Exercise requirements: An identical copy of every entry below is the required output.
======
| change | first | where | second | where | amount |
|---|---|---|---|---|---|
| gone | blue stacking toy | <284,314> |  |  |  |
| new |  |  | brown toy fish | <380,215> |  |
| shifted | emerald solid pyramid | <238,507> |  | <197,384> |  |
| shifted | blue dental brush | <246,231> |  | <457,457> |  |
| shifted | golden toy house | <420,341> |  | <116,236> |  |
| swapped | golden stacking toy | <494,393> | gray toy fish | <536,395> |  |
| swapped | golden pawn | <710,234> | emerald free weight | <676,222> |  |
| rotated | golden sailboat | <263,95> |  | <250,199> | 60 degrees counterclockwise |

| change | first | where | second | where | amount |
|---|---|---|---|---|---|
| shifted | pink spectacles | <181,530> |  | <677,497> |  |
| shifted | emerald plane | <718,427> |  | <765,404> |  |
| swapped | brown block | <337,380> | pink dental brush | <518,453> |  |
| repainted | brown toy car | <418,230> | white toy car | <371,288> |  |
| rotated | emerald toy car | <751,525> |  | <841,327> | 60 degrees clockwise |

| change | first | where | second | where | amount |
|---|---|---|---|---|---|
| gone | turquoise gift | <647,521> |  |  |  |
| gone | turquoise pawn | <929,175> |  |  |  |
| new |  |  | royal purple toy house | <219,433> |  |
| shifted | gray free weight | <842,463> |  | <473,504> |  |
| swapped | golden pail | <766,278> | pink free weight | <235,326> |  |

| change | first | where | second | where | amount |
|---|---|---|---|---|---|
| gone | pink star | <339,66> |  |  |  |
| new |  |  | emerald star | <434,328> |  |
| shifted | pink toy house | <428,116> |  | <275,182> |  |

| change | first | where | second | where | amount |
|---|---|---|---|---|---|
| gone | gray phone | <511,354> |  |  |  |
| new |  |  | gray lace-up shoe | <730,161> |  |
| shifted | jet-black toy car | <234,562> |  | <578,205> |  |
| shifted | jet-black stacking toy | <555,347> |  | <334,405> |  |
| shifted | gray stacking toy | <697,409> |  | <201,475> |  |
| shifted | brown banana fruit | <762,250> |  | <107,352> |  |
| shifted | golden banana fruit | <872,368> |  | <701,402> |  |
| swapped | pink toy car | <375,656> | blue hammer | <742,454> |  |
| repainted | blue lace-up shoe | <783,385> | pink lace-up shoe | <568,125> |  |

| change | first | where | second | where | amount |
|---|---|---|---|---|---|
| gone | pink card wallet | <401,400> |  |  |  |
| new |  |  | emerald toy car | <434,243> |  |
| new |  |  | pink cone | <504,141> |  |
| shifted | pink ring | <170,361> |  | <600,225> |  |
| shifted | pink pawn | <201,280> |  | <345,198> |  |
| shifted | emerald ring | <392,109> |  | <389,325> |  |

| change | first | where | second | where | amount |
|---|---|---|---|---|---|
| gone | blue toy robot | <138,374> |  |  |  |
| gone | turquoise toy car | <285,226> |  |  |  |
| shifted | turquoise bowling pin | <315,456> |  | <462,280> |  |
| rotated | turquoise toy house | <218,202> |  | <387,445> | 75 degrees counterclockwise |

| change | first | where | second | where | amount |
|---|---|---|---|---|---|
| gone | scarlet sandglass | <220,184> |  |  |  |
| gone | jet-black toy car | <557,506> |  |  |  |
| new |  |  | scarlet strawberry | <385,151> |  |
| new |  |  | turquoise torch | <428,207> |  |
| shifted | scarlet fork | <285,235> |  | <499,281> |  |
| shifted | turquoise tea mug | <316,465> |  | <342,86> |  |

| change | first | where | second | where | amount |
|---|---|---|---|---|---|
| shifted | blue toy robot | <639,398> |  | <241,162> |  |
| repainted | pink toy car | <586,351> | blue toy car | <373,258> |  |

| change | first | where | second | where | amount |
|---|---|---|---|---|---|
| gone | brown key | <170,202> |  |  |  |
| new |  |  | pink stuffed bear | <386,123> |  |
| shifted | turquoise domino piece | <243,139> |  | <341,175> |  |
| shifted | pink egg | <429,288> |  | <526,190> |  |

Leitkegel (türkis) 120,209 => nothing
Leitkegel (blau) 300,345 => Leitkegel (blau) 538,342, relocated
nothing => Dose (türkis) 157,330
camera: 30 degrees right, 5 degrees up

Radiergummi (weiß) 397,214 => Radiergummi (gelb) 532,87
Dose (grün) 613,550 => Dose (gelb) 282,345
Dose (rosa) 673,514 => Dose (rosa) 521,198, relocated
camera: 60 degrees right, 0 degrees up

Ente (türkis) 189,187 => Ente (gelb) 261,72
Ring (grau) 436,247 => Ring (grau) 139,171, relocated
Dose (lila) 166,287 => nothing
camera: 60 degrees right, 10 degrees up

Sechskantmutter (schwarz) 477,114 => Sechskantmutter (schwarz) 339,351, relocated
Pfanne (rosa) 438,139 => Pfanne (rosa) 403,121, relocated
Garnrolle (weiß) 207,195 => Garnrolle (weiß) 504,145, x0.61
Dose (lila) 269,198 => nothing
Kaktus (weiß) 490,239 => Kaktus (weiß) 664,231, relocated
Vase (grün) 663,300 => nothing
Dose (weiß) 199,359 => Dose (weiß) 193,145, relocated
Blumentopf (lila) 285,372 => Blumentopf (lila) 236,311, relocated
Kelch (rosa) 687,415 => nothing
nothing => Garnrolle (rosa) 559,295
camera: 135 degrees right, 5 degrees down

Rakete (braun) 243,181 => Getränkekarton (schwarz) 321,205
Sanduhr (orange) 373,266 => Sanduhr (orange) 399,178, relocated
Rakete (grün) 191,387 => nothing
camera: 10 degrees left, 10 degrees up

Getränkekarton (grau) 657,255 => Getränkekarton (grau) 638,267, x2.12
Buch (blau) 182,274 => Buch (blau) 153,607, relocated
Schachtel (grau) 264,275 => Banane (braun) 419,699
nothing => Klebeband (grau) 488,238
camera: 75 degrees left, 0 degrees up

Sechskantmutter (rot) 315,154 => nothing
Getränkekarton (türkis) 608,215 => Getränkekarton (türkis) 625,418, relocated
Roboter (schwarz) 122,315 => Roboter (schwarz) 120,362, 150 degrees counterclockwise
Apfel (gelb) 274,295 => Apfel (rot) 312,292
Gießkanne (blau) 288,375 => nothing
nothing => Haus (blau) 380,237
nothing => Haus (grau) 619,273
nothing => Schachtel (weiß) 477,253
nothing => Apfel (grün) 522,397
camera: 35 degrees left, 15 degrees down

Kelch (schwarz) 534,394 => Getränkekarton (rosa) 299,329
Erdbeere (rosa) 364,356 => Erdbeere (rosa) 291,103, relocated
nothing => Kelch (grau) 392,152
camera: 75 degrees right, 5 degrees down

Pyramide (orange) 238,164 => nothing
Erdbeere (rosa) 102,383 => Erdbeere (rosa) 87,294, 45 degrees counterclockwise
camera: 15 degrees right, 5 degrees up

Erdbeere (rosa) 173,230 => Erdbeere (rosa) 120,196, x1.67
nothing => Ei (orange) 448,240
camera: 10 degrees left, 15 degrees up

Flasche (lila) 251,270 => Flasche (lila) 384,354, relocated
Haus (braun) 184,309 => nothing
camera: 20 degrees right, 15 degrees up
======
Worked solution:
| change | first | where | second | where | amount |
|---|---|---|---|---|---|
| gone | blue stacking toy | <284,314> |  |  |  |
| new |  |  | brown toy fish | <380,215> |  |
| shifted | emerald solid pyramid | <238,507> |  | <197,384> |  |
| shifted | blue dental brush | <246,231> |  | <457,457> |  |
| shifted | golden toy house | <420,341> |  | <116,236> |  |
| swapped | golden stacking toy | <494,393> | gray toy fish | <536,395> |  |
| swapped | golden pawn | <710,234> | emerald free weight | <676,222> |  |
| rotated | golden sailboat | <263,95> |  | <250,199> | 60 degrees counterclockwise |

| change | first | where | second | where | amount |
|---|---|---|---|---|---|
| shifted | pink spectacles | <181,530> |  | <677,497> |  |
| shifted | emerald plane | <718,427> |  | <765,404> |  |
| swapped | brown block | <337,380> | pink dental brush | <518,453> |  |
| repainted | brown toy car | <418,230> | white toy car | <371,288> |  |
| rotated | emerald toy car | <751,525> |  | <841,327> | 60 degrees clockwise |

| change | first | where | second | where | amount |
|---|---|---|---|---|---|
| gone | turquoise gift | <647,521> |  |  |  |
| gone | turquoise pawn | <929,175> |  |  |  |
| new |  |  | royal purple toy house | <219,433> |  |
| shifted | gray free weight | <842,463> |  | <473,504> |  |
| swapped | golden pail | <766,278> | pink free weight | <235,326> |  |

| change | first | where | second | where | amount |
|---|---|---|---|---|---|
| gone | pink star | <339,66> |  |  |  |
| new |  |  | emerald star | <434,328> |  |
| shifted | pink toy house | <428,116> |  | <275,182> |  |

| change | first | where | second | where | amount |
|---|---|---|---|---|---|
| gone | gray phone | <511,354> |  |  |  |
| new |  |  | gray lace-up shoe | <730,161> |  |
| shifted | jet-black toy car | <234,562> |  | <578,205> |  |
| shifted | jet-black stacking toy | <555,347> |  | <334,405> |  |
| shifted | gray stacking toy | <697,409> |  | <201,475> |  |
| shifted | brown banana fruit | <762,250> |  | <107,352> |  |
| shifted | golden banana fruit | <872,368> |  | <701,402> |  |
| swapped | pink toy car | <375,656> | blue hammer | <742,454> |  |
| repainted | blue lace-up shoe | <783,385> | pink lace-up shoe | <568,125> |  |

| change | first | where | second | where | amount |
|---|---|---|---|---|---|
| gone | pink card wallet | <401,400> |  |  |  |
| new |  |  | emerald toy car | <434,243> |  |
| new |  |  | pink cone | <504,141> |  |
| shifted | pink ring | <170,361> |  | <600,225> |  |
| shifted | pink pawn | <201,280> |  | <345,198> |  |
| shifted | emerald ring | <392,109> |  | <389,325> |  |

| change | first | where | second | where | amount |
|---|---|---|---|---|---|
| gone | blue toy robot | <138,374> |  |  |  |
| gone | turquoise toy car | <285,226> |  |  |  |
| shifted | turquoise bowling pin | <315,456> |  | <462,280> |  |
| rotated | turquoise toy house | <218,202> |  | <387,445> | 75 degrees counterclockwise |

| change | first | where | second | where | amount |
|---|---|---|---|---|---|
| gone | scarlet sandglass | <220,184> |  |  |  |
| gone | jet-black toy car | <557,506> |  |  |  |
| new |  |  | scarlet strawberry | <385,151> |  |
| new |  |  | turquoise torch | <428,207> |  |
| shifted | scarlet fork | <285,235> |  | <499,281> |  |
| shifted | turquoise tea mug | <316,465> |  | <342,86> |  |

| change | first | where | second | where | amount |
|---|---|---|---|---|---|
| shifted | blue toy robot | <639,398> |  | <241,162> |  |
| repainted | pink toy car | <586,351> | blue toy car | <373,258> |  |

| change | first | where | second | where | amount |
|---|---|---|---|---|---|
| gone | brown key | <170,202> |  |  |  |
| new |  |  | pink stuffed bear | <386,123> |  |
| shifted | turquoise domino piece | <243,139> |  | <341,175> |  |
| shifted | pink egg | <429,288> |  | <526,190> |  |

Leitkegel (türkis) 120,209 => nothing
Leitkegel (blau) 300,345 => Leitkegel (blau) 538,342, relocated
nothing => Dose (türkis) 157,330
camera: 30 degrees right, 5 degrees up

Radiergummi (weiß) 397,214 => Radiergummi (gelb) 532,87
Dose (grün) 613,550 => Dose (gelb) 282,345
Dose (rosa) 673,514 => Dose (rosa) 521,198, relocated
camera: 60 degrees right, 0 degrees up

Ente (türkis) 189,187 => Ente (gelb) 261,72
Ring (grau) 436,247 => Ring (grau) 139,171, relocated
Dose (lila) 166,287 => nothing
camera: 60 degrees right, 10 degrees up

Sechskantmutter (schwarz) 477,114 => Sechskantmutter (schwarz) 339,351, relocated
Pfanne (rosa) 438,139 => Pfanne (rosa) 403,121, relocated
Garnrolle (weiß) 207,195 => Garnrolle (weiß) 504,145, x0.61
Dose (lila) 269,198 => nothing
Kaktus (weiß) 490,239 => Kaktus (weiß) 664,231, relocated
Vase (grün) 663,300 => nothing
Dose (weiß) 199,359 => Dose (weiß) 193,145, relocated
Blumentopf (lila) 285,372 => Blumentopf (lila) 236,311, relocated
Kelch (rosa) 687,415 => nothing
nothing => Garnrolle (rosa) 559,295
camera: 135 degrees right, 5 degrees down

Rakete (braun) 243,181 => Getränkekarton (schwarz) 321,205
Sanduhr (orange) 373,266 => Sanduhr (orange) 399,178, relocated
Rakete (grün) 191,387 => nothing
camera: 10 degrees left, 10 degrees up

Getränkekarton (grau) 657,255 => Getränkekarton (grau) 638,267, x2.12
Buch (blau) 182,274 => Buch (blau) 153,607, relocated
Schachtel (grau) 264,275 => Banane (braun) 419,699
nothing => Klebeband (grau) 488,238
camera: 75 degrees left, 0 degrees up

Sechskantmutter (rot) 315,154 => nothing
Getränkekarton (türkis) 608,215 => Getränkekarton (türkis) 625,418, relocated
Roboter (schwarz) 122,315 => Roboter (schwarz) 120,362, 150 degrees counterclockwise
Apfel (gelb) 274,295 => Apfel (rot) 312,292
Gießkanne (blau) 288,375 => nothing
nothing => Haus (blau) 380,237
nothing => Haus (grau) 619,273
nothing => Schachtel (weiß) 477,253
nothing => Apfel (grün) 522,397
camera: 35 degrees left, 15 degrees down

Kelch (schwarz) 534,394 => Getränkekarton (rosa) 299,329
Erdbeere (rosa) 364,356 => Erdbeere (rosa) 291,103, relocated
nothing => Kelch (grau) 392,152
camera: 75 degrees right, 5 degrees down

Pyramide (orange) 238,164 => nothing
Erdbeere (rosa) 102,383 => Erdbeere (rosa) 87,294, 45 degrees counterclockwise
camera: 15 degrees right, 5 degrees up

Erdbeere (rosa) 173,230 => Erdbeere (rosa) 120,196, x1.67
nothing => Ei (orange) 448,240
camera: 10 degrees left, 15 degrees up

Flasche (lila) 251,270 => Flasche (lila) 384,354, relocated
Haus (braun) 184,309 => nothing
camera: 20 degrees right, 15 degrees up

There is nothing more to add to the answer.